_What you have to do_: Check every line of the data below for the word "none" and say how many have it, without further comment.

_Extracted data_:
★ ★ ★ ★

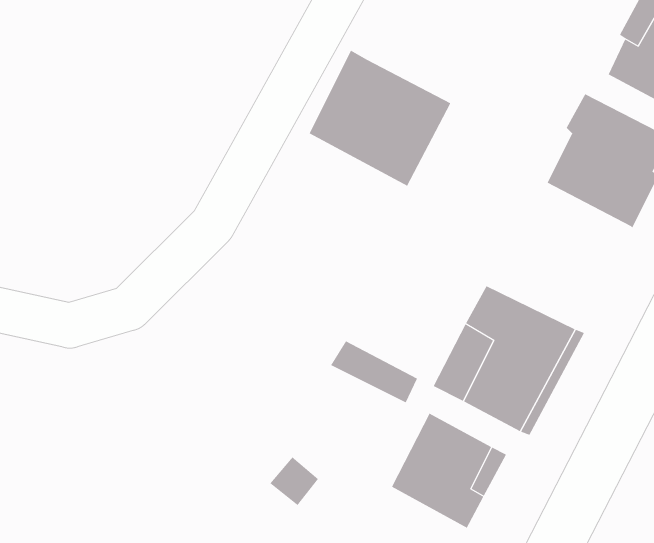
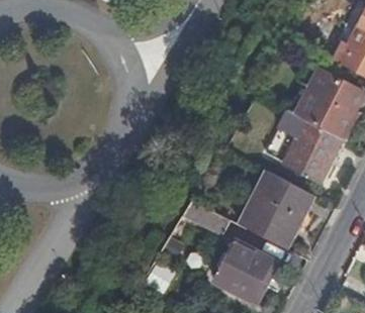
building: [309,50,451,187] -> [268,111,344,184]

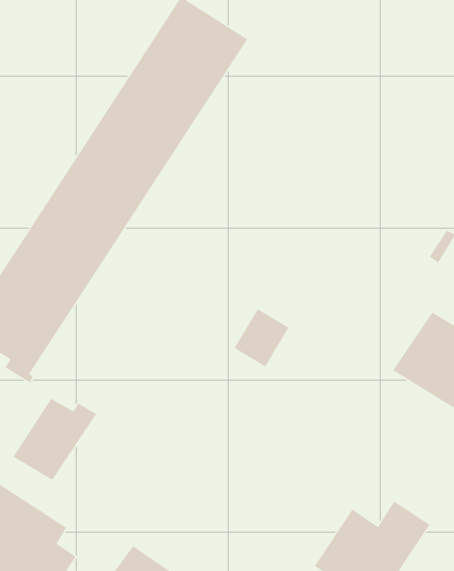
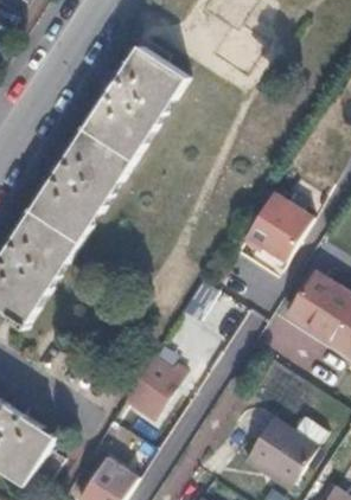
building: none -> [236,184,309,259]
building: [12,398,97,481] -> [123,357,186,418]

★ ★ ★ ★

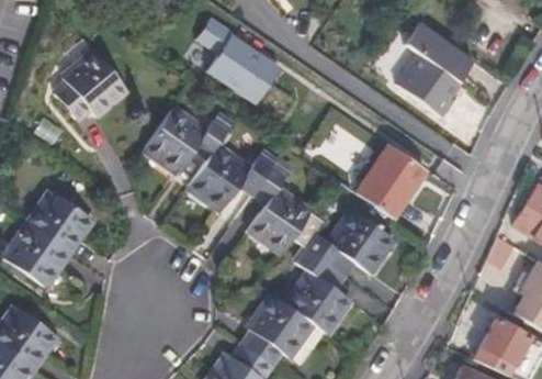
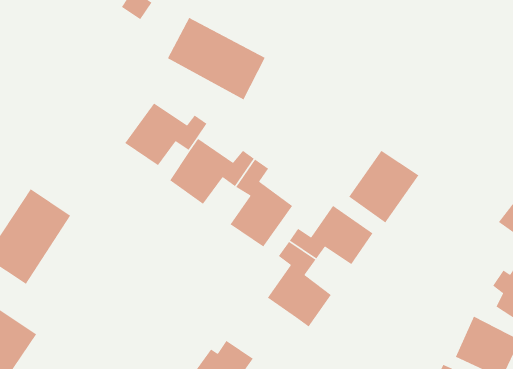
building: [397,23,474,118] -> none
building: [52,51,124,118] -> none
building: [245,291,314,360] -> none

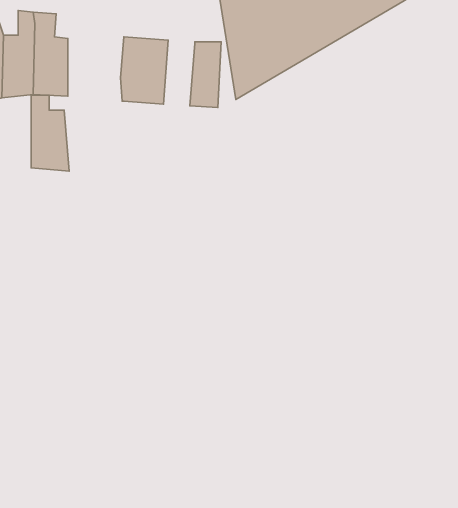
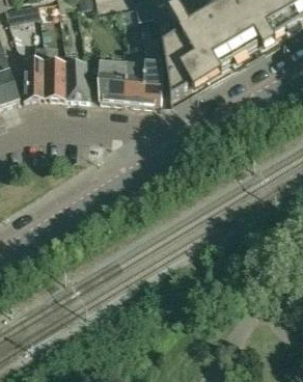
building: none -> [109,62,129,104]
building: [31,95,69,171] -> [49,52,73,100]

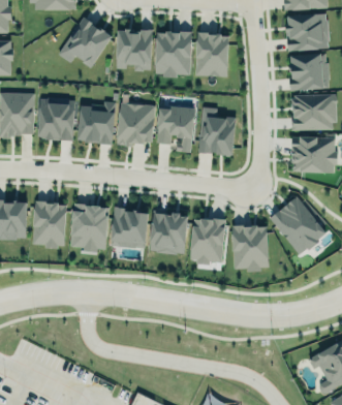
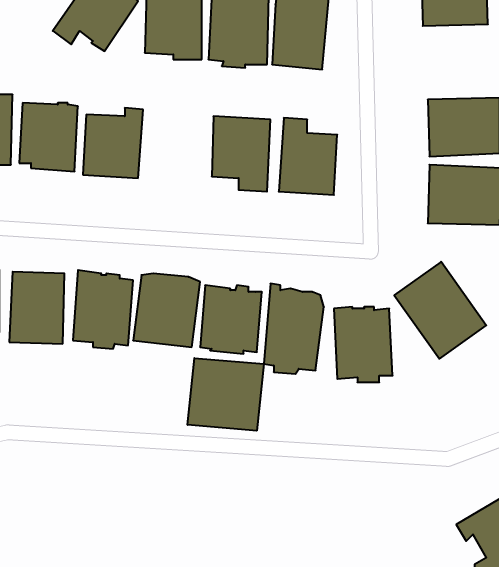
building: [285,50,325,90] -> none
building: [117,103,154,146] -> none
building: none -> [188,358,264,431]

★ ★ ★ ★

_Response area_: 8